▶ WHAT IS REQUIRED:
Reproduce verbatim the final portion of the material below, from the line containing "Segment adipose tissue" through its last line, and nothing else.

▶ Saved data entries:
++++++++
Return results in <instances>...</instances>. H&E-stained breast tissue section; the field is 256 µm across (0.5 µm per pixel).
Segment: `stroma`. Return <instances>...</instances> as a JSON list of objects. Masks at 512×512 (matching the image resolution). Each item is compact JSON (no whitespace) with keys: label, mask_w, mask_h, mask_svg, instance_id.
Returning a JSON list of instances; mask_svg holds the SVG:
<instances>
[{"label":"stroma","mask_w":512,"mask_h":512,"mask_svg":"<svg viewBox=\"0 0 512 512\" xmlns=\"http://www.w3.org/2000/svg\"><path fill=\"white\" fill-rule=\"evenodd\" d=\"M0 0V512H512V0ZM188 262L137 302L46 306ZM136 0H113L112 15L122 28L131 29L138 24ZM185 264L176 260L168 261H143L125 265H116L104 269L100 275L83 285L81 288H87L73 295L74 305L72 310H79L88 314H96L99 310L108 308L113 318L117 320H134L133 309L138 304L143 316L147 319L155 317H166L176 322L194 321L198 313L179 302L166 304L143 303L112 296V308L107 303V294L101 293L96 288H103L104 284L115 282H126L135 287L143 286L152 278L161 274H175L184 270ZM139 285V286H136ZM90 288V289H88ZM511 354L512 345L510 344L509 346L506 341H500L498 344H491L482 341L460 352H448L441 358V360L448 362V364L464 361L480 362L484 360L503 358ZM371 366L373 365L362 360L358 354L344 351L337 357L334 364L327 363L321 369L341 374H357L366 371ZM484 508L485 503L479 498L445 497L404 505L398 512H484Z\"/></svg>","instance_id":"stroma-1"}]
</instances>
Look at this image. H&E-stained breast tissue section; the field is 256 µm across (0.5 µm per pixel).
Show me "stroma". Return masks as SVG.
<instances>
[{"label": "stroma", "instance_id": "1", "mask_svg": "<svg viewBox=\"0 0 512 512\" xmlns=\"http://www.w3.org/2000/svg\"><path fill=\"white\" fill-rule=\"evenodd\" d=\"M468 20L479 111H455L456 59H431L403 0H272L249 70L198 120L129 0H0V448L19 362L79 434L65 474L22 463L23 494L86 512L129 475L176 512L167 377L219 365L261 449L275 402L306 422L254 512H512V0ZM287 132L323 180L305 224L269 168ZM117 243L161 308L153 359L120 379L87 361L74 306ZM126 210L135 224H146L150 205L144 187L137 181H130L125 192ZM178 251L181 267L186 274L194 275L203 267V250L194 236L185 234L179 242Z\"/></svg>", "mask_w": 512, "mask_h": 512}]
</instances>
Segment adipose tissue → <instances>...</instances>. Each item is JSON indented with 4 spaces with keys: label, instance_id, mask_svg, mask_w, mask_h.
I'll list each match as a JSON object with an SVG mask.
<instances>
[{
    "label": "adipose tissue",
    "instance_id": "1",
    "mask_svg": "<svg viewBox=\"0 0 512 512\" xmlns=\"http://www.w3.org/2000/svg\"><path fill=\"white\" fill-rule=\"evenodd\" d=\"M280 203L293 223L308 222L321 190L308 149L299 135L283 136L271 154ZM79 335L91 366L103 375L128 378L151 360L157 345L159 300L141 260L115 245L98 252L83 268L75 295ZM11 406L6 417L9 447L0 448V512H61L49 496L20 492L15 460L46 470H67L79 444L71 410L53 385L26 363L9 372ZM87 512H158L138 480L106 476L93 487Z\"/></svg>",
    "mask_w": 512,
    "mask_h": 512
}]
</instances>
++++++++
▶ SOLVED EXERCISE:
Segment adipose tissue → <instances>...</instances>. Each item is JSON indented with 4 spaces with keys: label, instance_id, mask_svg, mask_w, mask_h.
I'll list each match as a JSON object with an SVG mask.
<instances>
[{
    "label": "adipose tissue",
    "instance_id": "1",
    "mask_svg": "<svg viewBox=\"0 0 512 512\" xmlns=\"http://www.w3.org/2000/svg\"><path fill=\"white\" fill-rule=\"evenodd\" d=\"M280 203L293 223L308 222L321 190L308 149L299 135L283 136L271 154ZM79 335L91 366L103 375L128 378L151 360L157 345L159 300L141 260L115 245L98 252L83 268L75 295ZM11 406L6 417L9 447L0 448V512H61L49 496L20 492L15 460L46 470H67L79 444L71 410L53 385L26 363L9 372ZM87 512H158L138 480L106 476L93 487Z\"/></svg>",
    "mask_w": 512,
    "mask_h": 512
}]
</instances>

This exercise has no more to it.